In the records below, find the line with "black headphones: 9 -> 7" and repeat exactly every line from it through the line with "white marker: 3 -> 1". Pictures stay out.

▸ Extracted records:
★ ★ ★ ★ ★
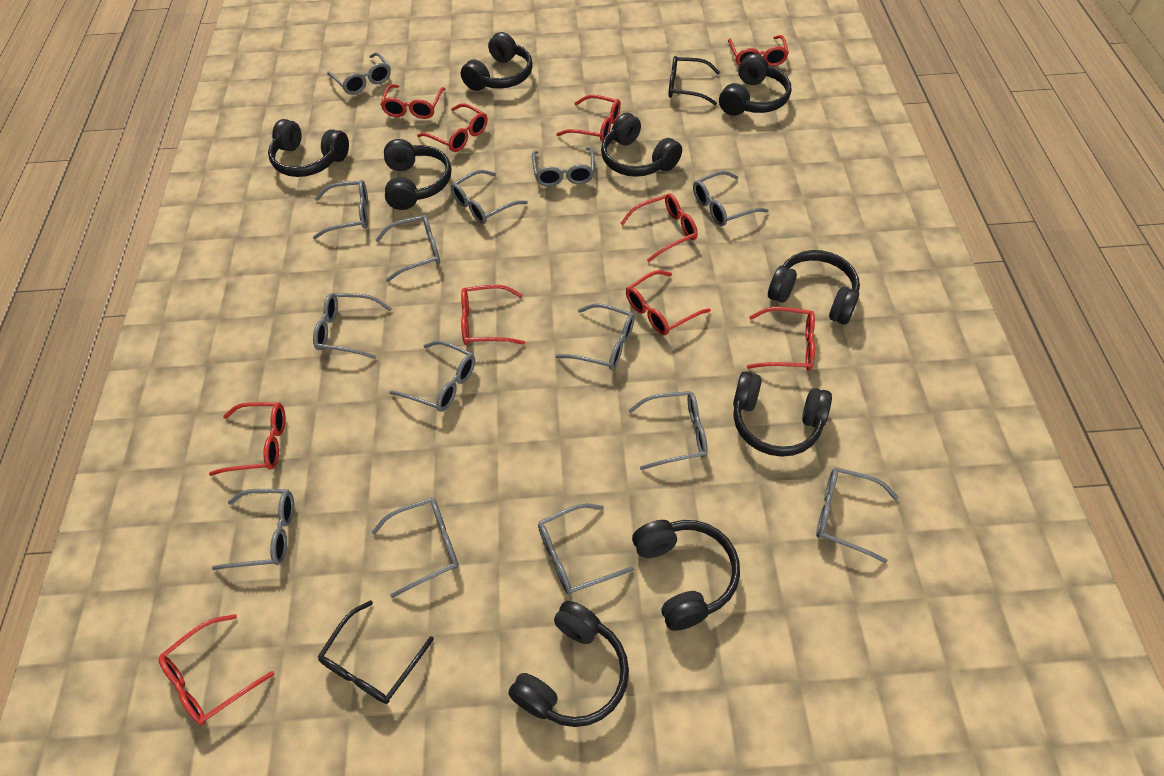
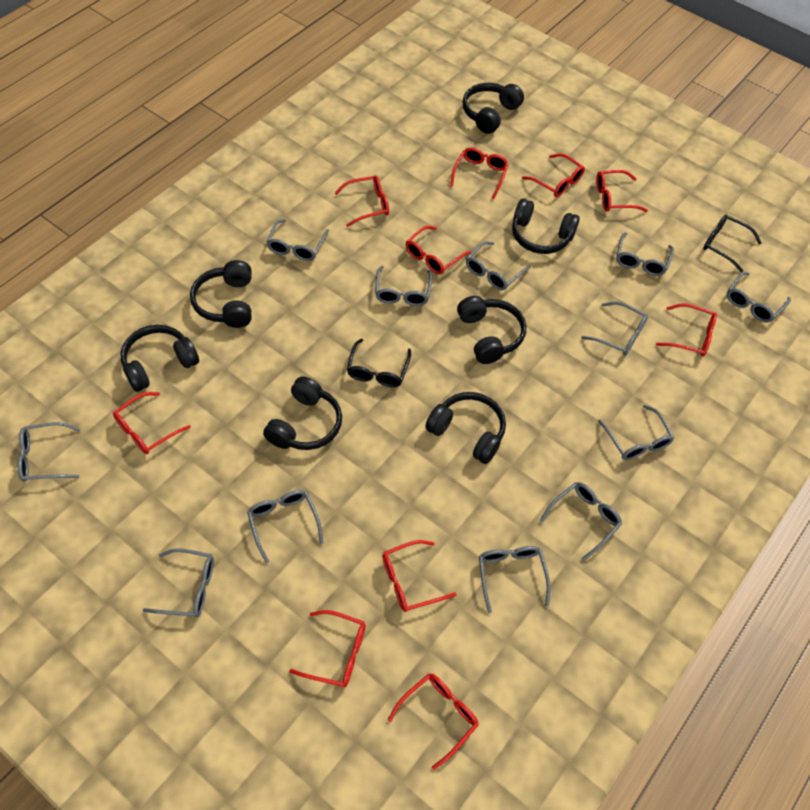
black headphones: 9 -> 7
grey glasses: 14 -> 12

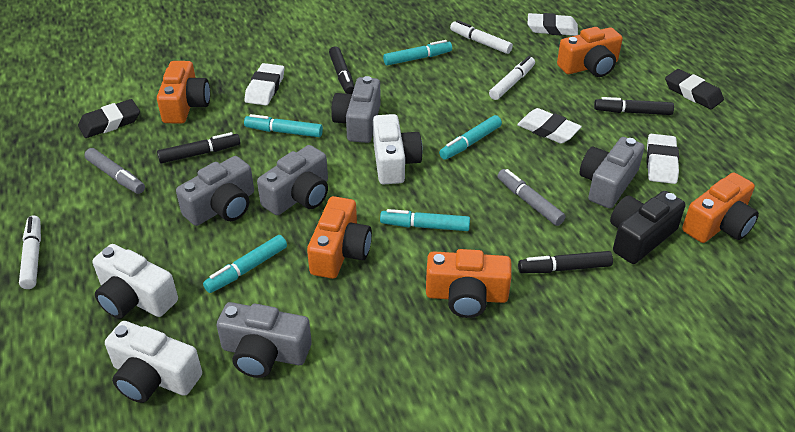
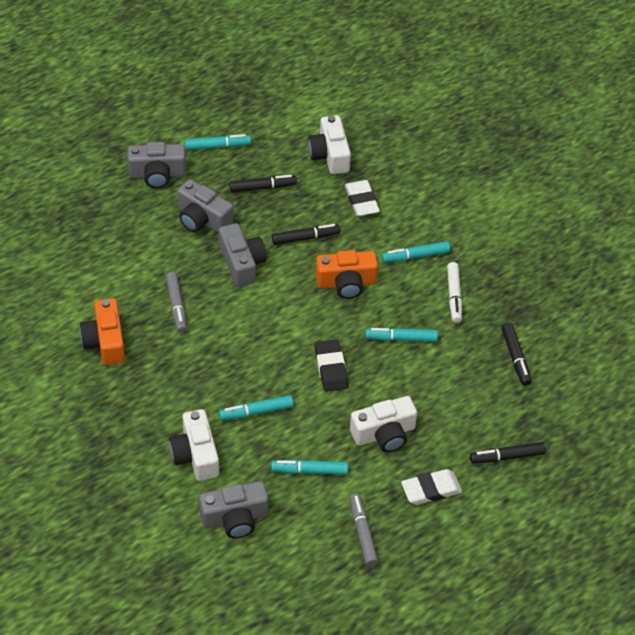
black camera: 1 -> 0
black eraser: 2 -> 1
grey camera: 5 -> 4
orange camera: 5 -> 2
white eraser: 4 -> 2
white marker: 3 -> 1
★ ★ ★ ★ ★
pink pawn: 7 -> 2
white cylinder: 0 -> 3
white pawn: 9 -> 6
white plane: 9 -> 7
★ ★ ★ ★ ★
▸ Finished task:
black headphones: 9 -> 7
grey glasses: 14 -> 12

black camera: 1 -> 0
black eraser: 2 -> 1
grey camera: 5 -> 4
orange camera: 5 -> 2
white eraser: 4 -> 2
white marker: 3 -> 1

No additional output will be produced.